▸ TASK TO CARRY OUT: Provide only the number of lines in the records below that include "VBAT".

▸ EXERCISE DATA:
==*==
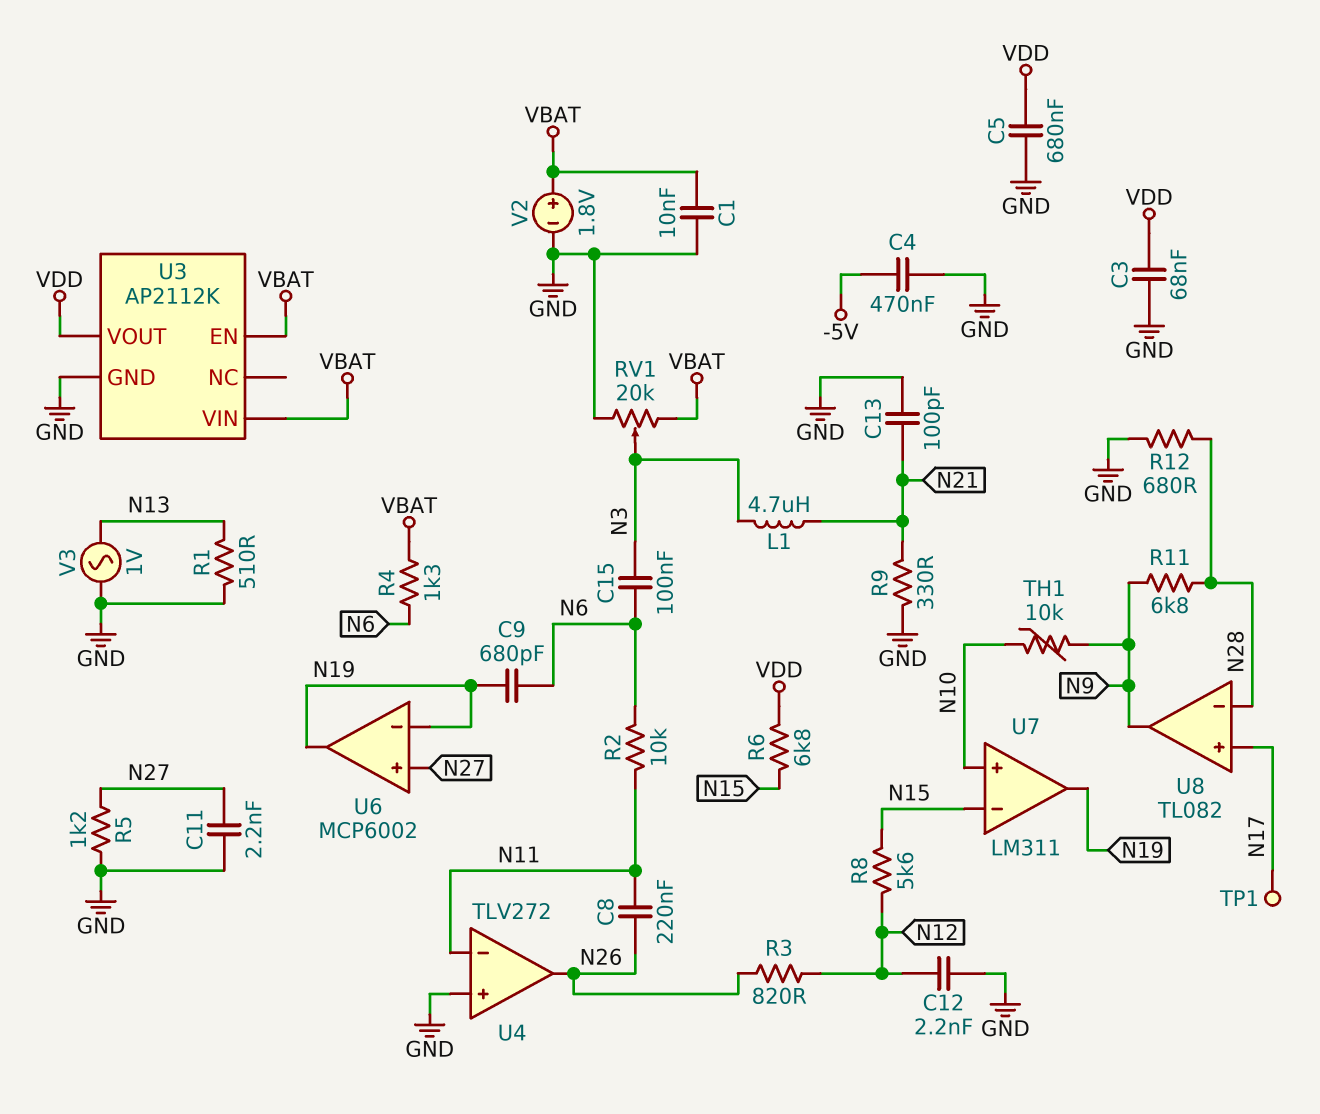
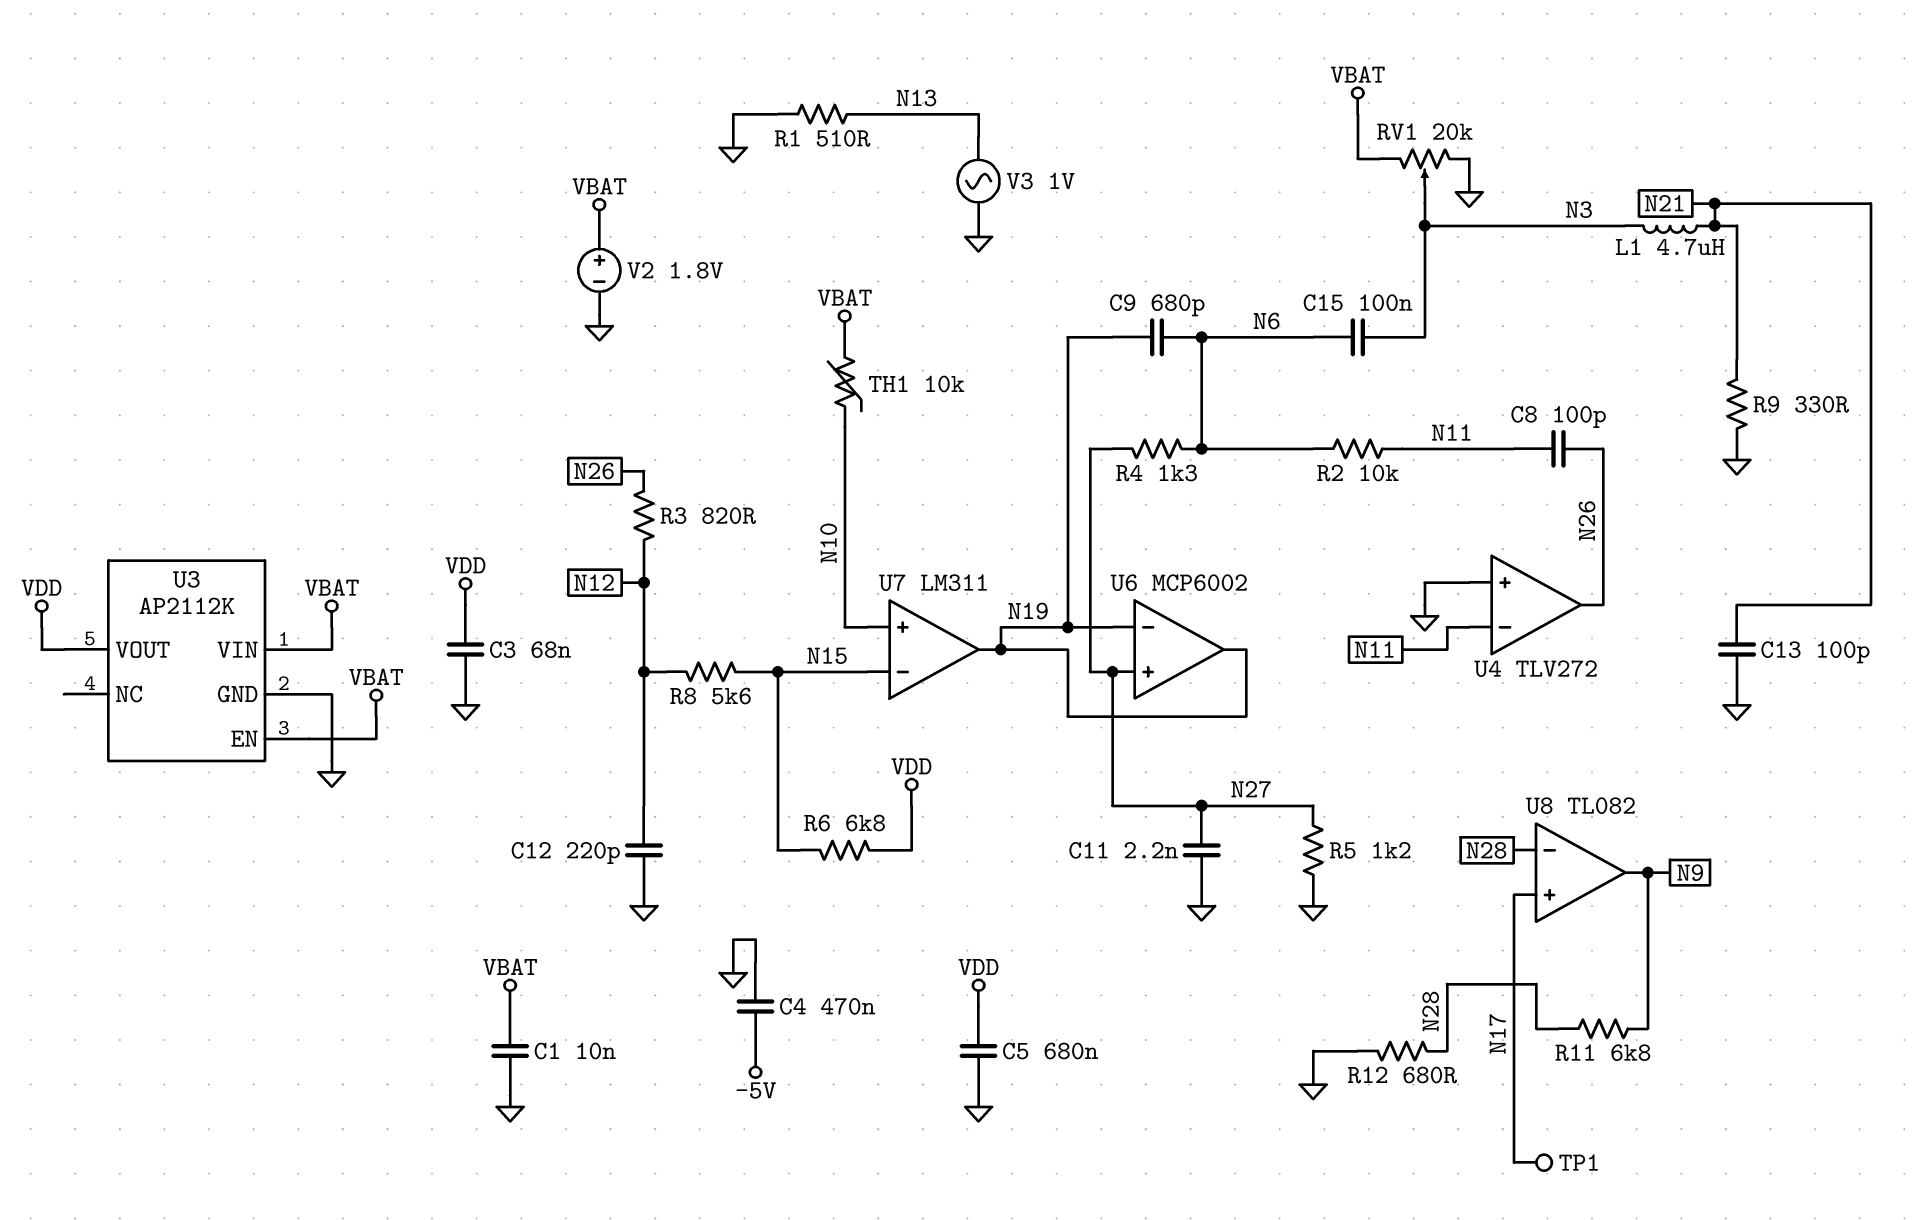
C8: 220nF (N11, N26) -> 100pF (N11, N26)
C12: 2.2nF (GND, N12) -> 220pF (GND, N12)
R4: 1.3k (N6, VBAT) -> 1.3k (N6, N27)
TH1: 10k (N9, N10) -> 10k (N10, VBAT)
==*==
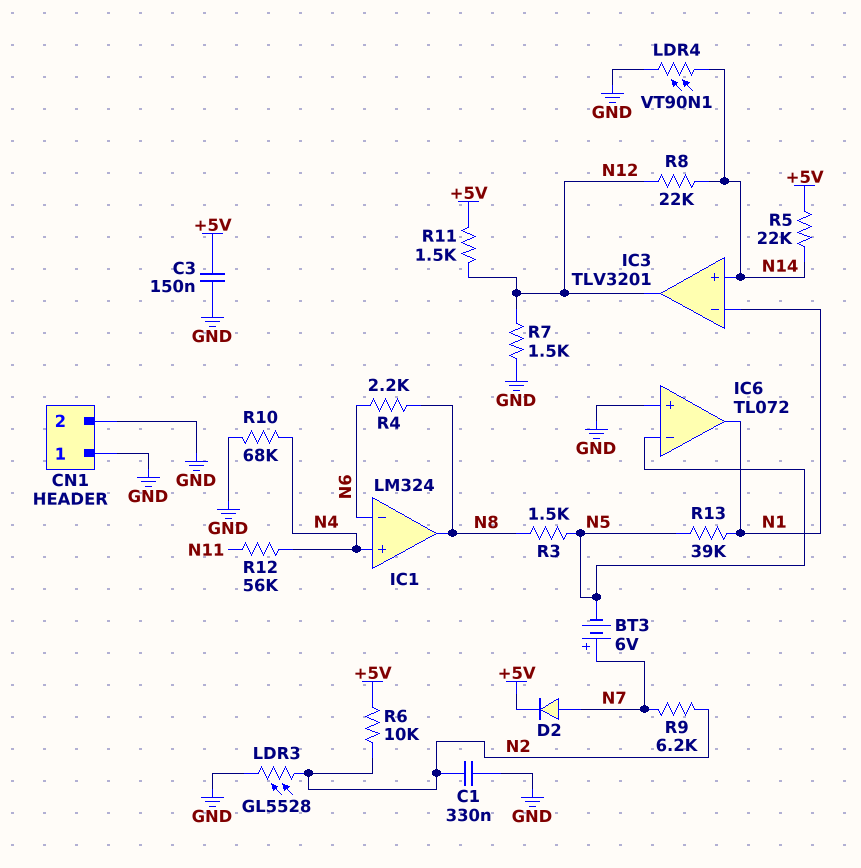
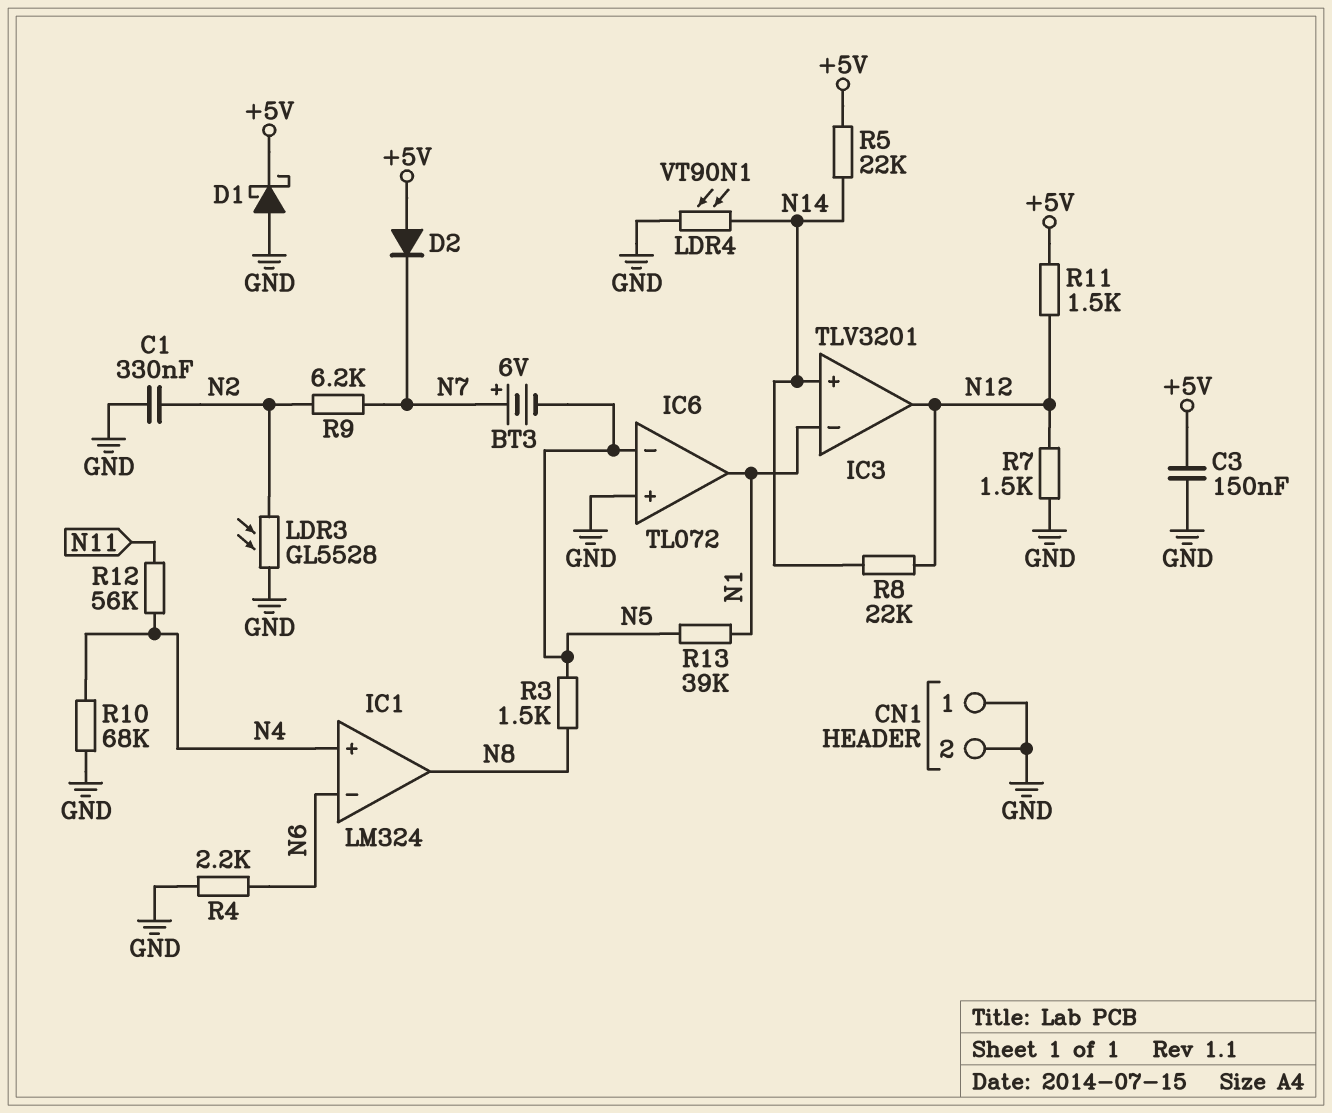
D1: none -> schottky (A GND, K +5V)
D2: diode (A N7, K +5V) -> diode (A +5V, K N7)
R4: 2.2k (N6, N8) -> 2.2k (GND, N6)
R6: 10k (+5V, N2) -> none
==*==
▸ TASK ANSWER: 2